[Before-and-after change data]

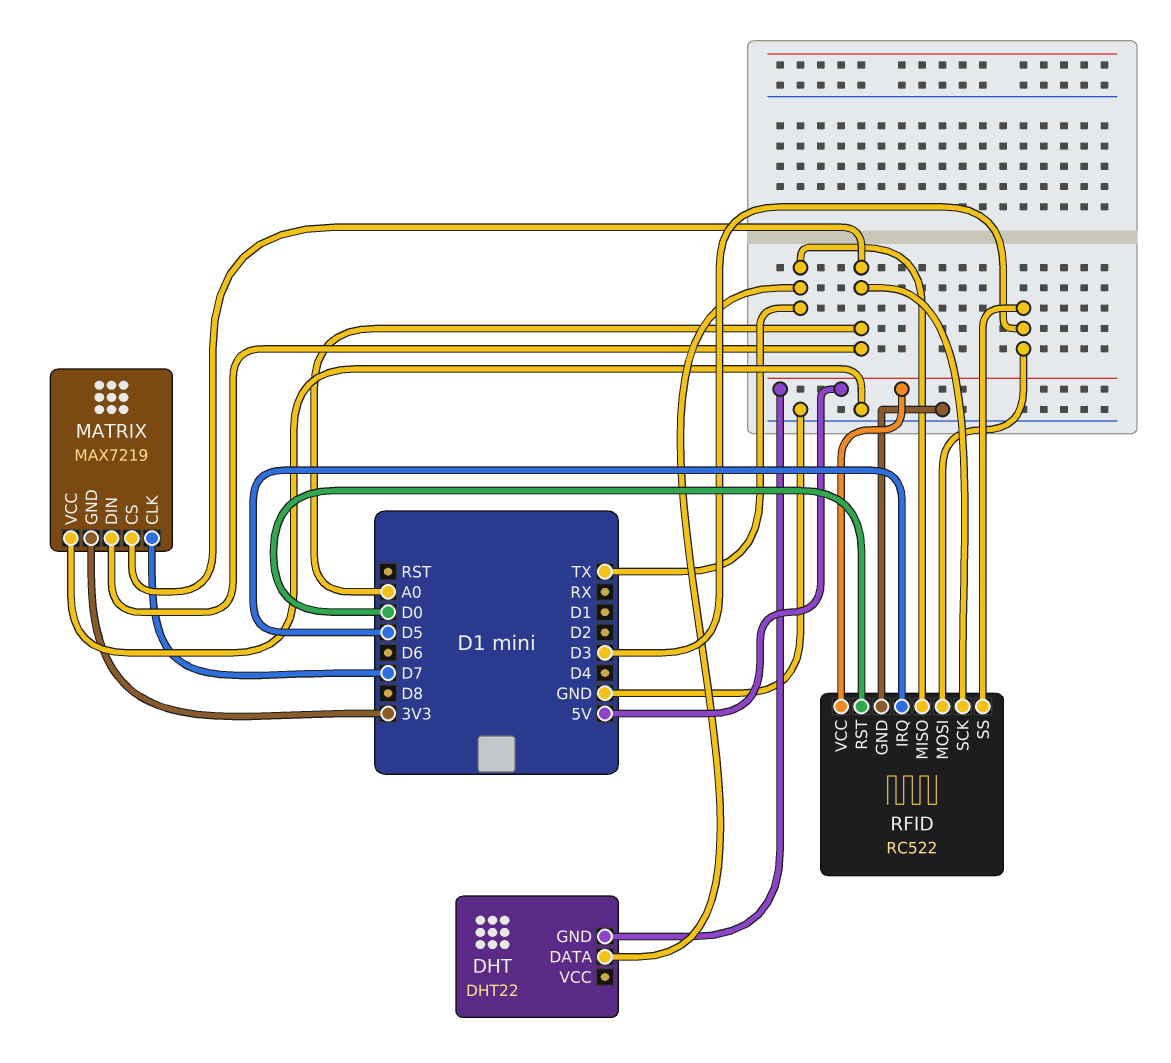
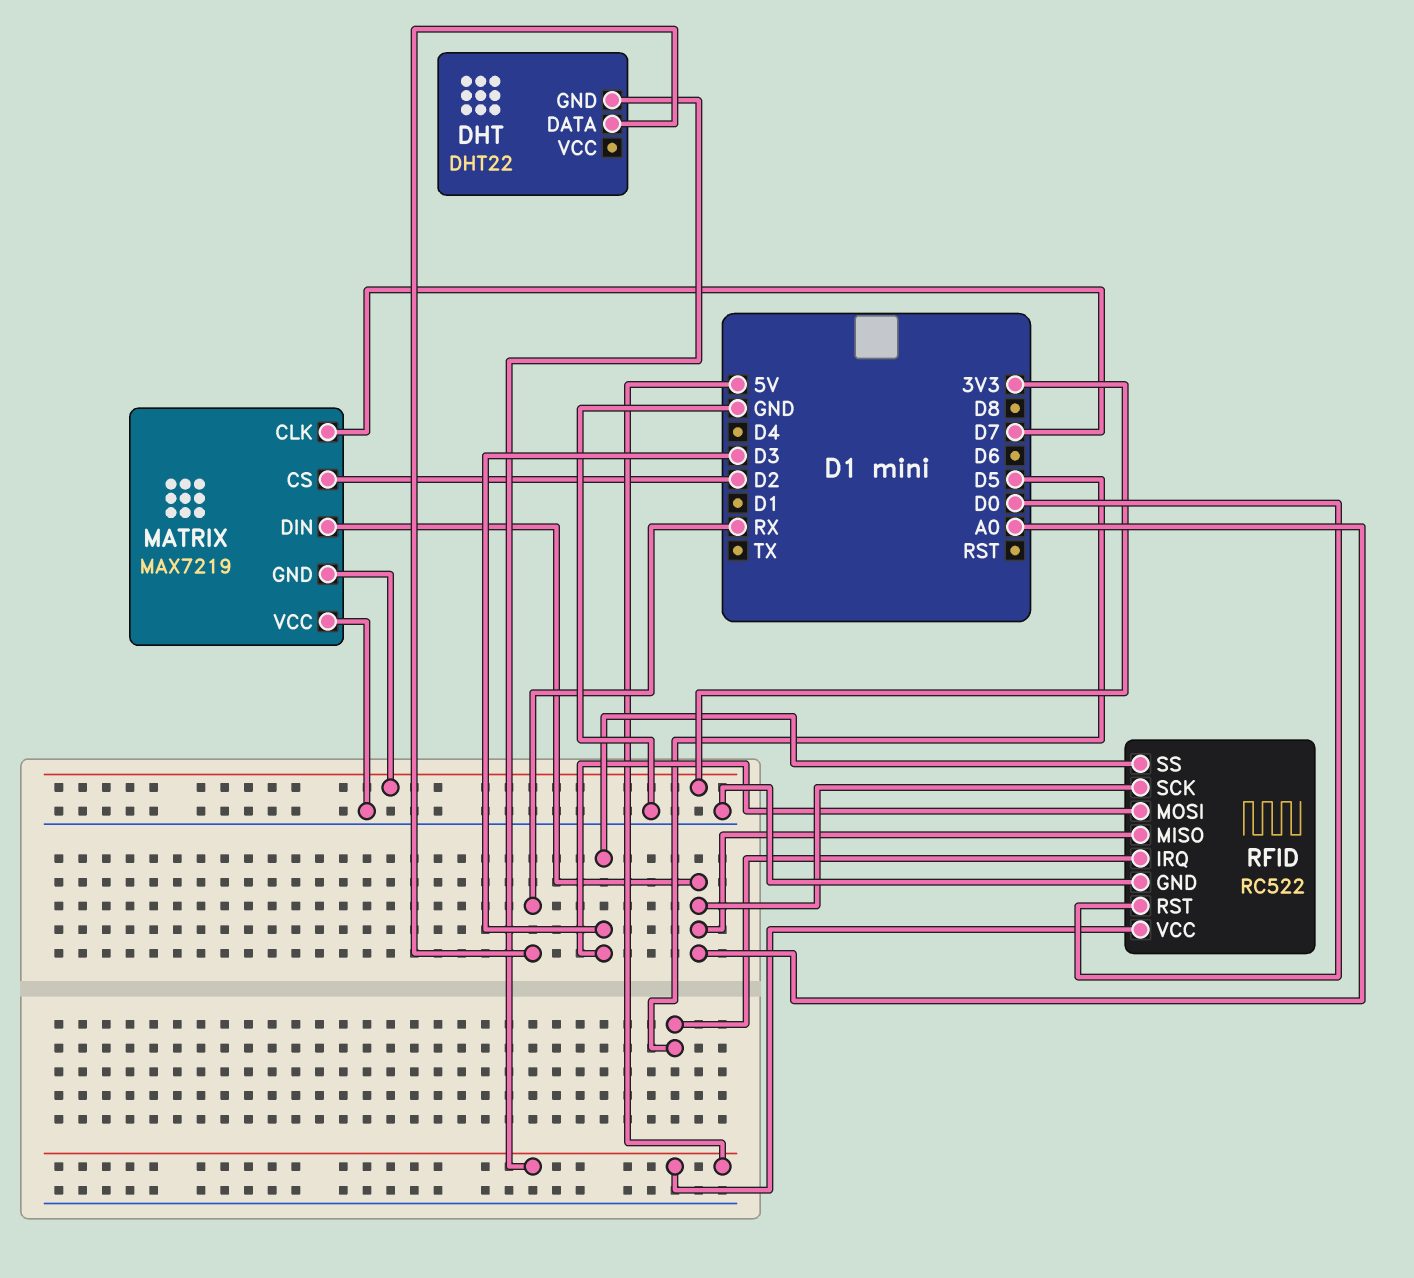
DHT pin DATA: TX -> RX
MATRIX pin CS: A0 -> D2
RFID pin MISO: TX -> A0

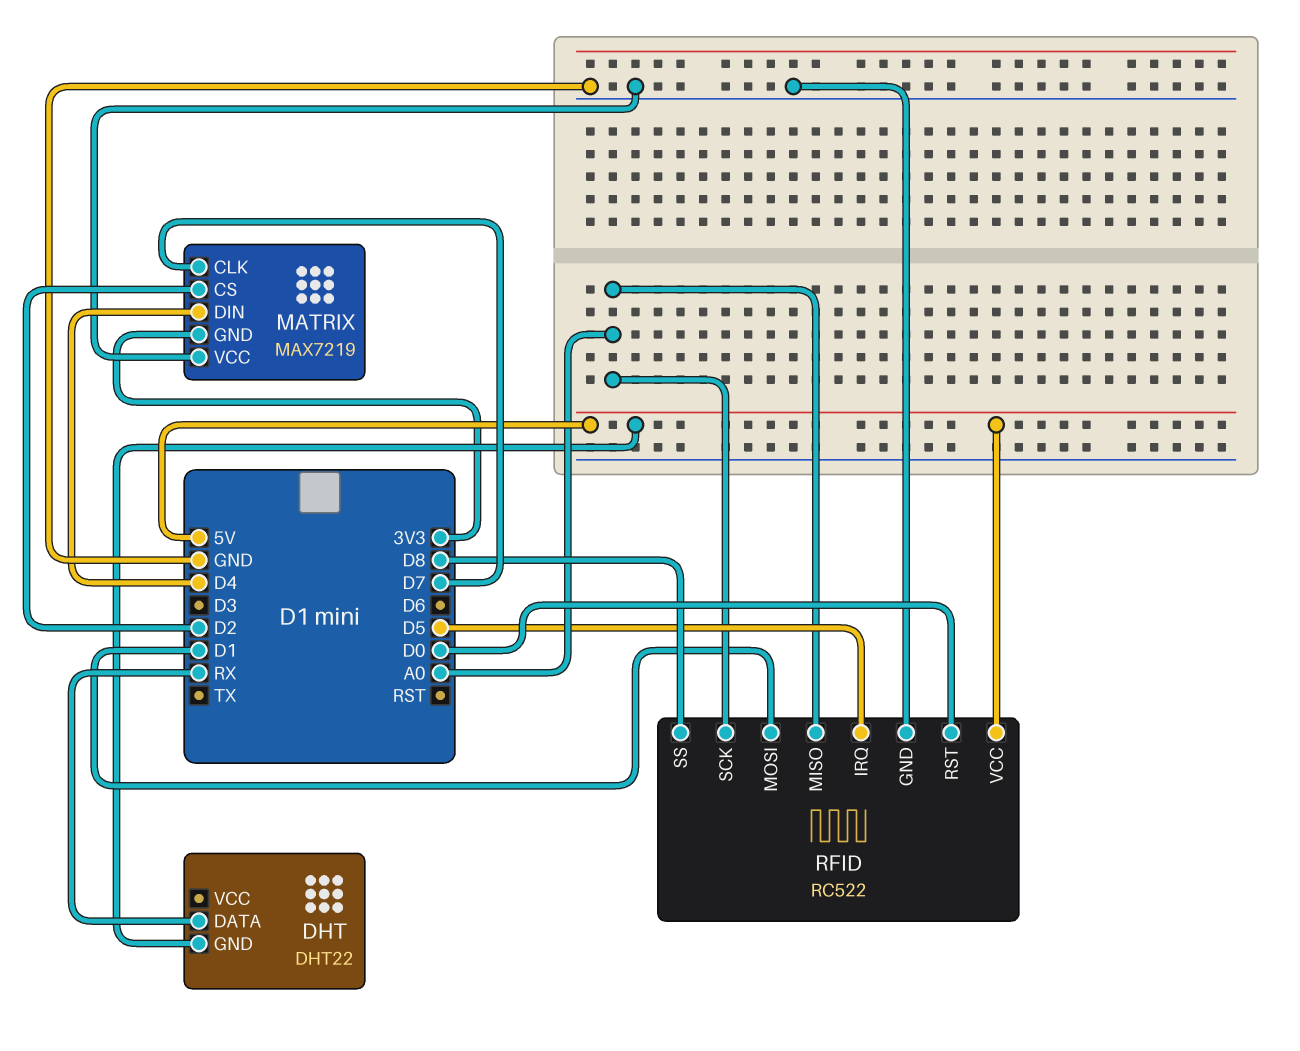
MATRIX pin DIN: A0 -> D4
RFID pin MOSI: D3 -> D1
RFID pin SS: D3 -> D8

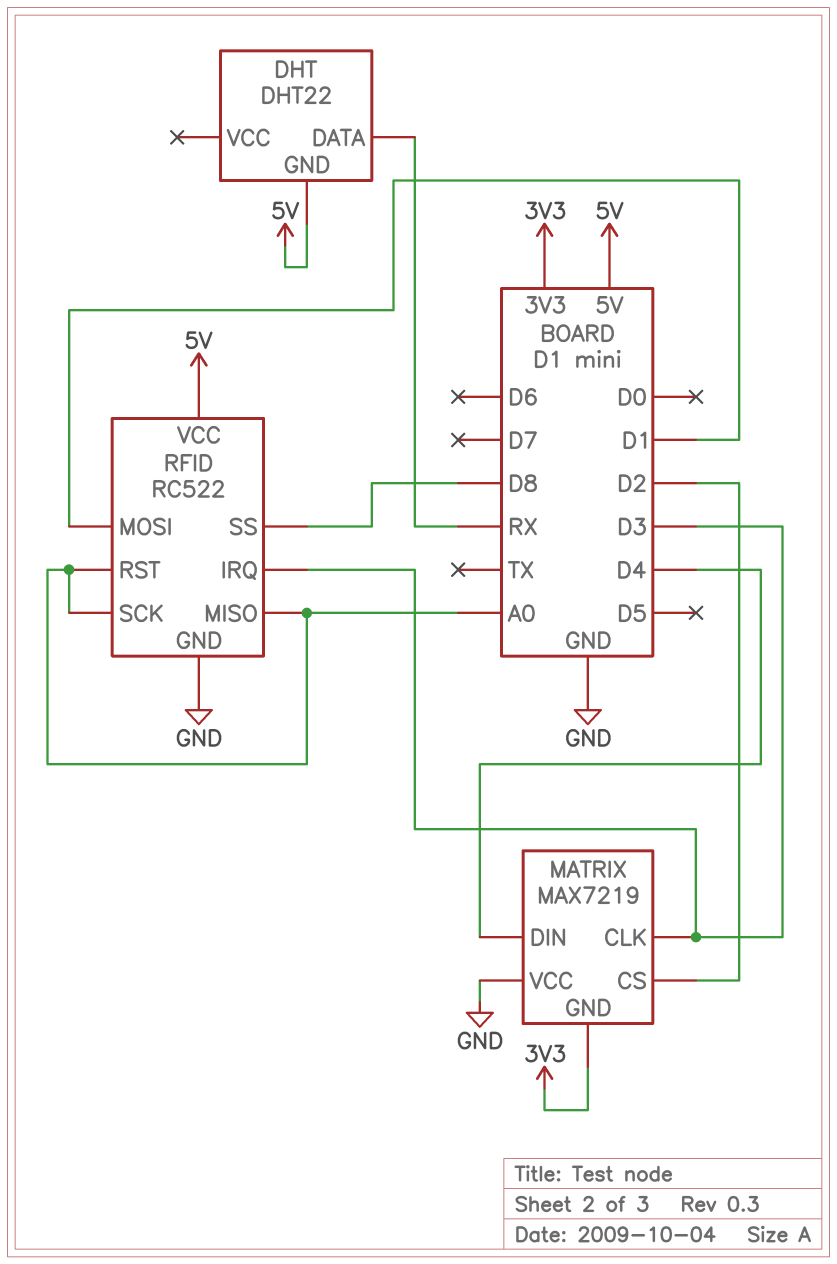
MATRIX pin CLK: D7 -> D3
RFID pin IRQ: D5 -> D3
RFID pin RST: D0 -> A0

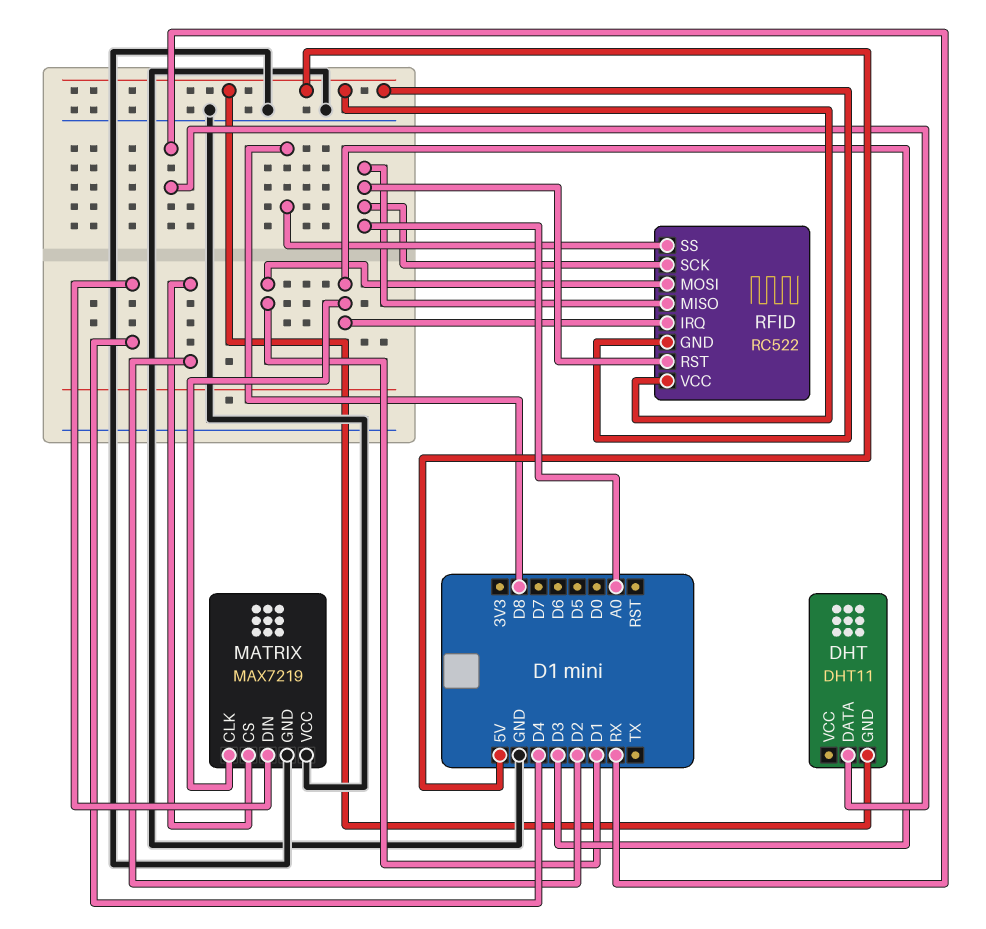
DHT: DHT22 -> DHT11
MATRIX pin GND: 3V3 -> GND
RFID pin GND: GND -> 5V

...

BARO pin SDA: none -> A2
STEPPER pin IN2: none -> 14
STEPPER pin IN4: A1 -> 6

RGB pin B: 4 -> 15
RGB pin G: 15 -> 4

## Prompt
Exactly reproduce the lines above, starting at the one that contains "RFID pin RST: D0 -> A0" and ending at the one that contains "RFID pin GND: GND -> 5V", both inclusive; leave the pictures out and add no other lines.

## Problem solution
RFID pin RST: D0 -> A0

DHT: DHT22 -> DHT11
MATRIX pin GND: 3V3 -> GND
RFID pin GND: GND -> 5V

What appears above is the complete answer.